(Data segment)

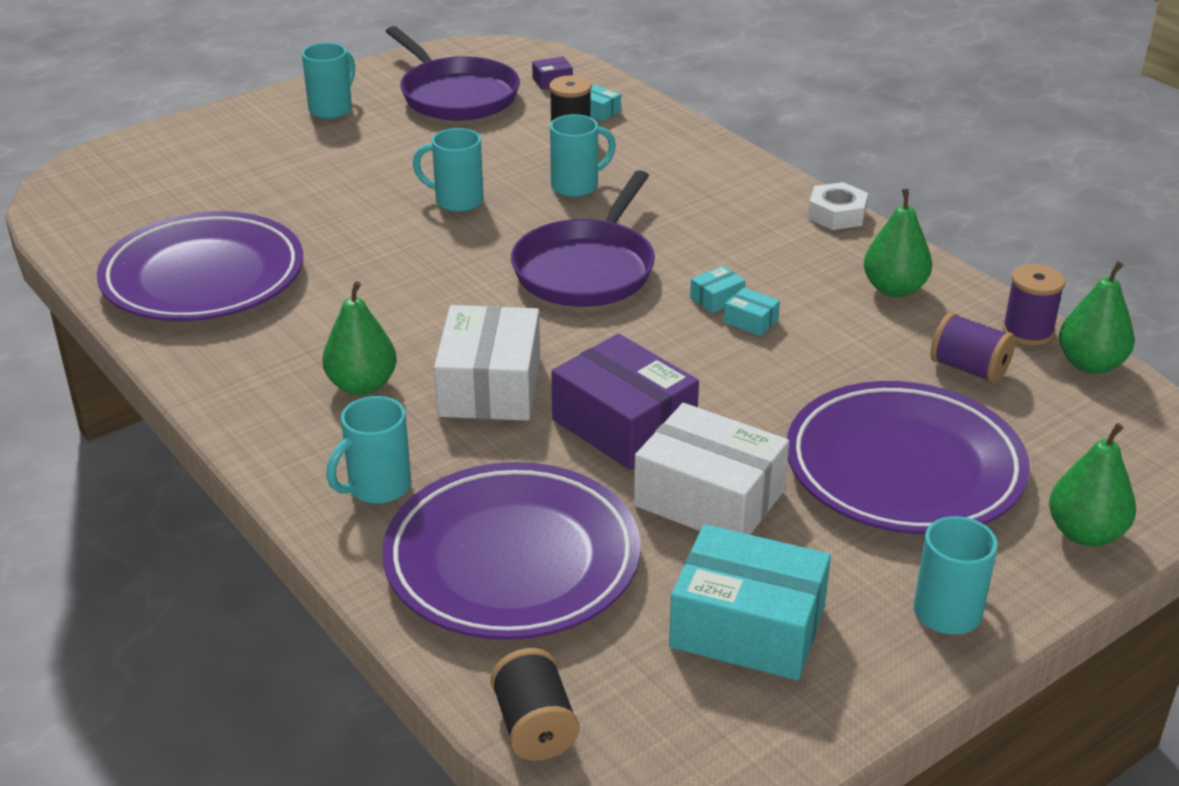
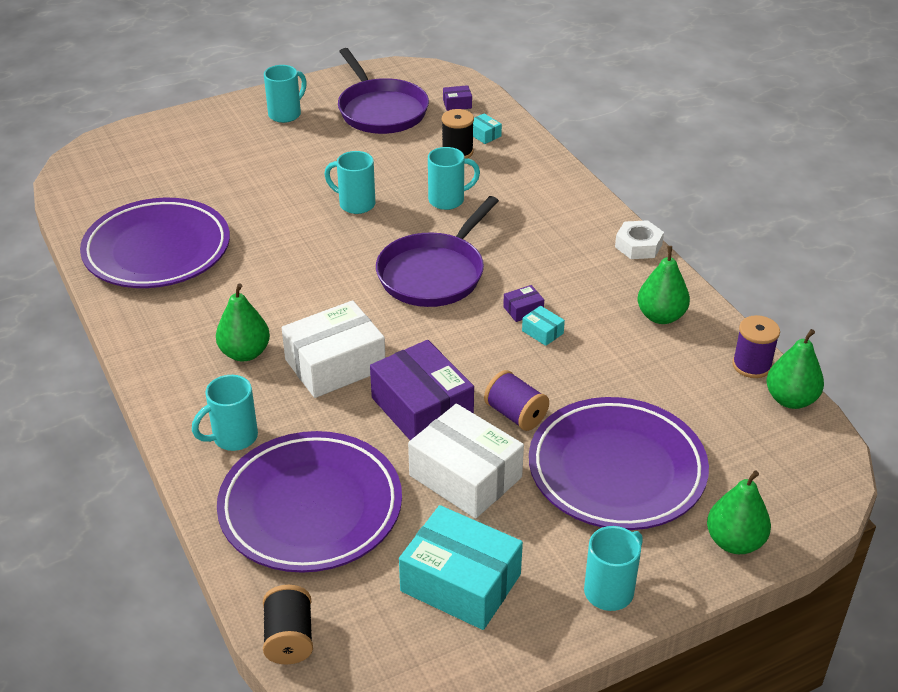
camera: 10 degrees right, 5 degrees up
(490, 386) = (335, 364): white box -> white box turned 45 degrees clockwise
(717, 299) = (523, 310): turquoise box -> purple box
(969, 369) = (695, 392): purple spool -> purple spool (516, 414)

(Your assignment) Restate the data above word for word, omitting every picture.

(Output below)
camera: 10 degrees right, 5 degrees up
(490, 386) = (335, 364): white box -> white box turned 45 degrees clockwise
(717, 299) = (523, 310): turquoise box -> purple box
(969, 369) = (695, 392): purple spool -> purple spool (516, 414)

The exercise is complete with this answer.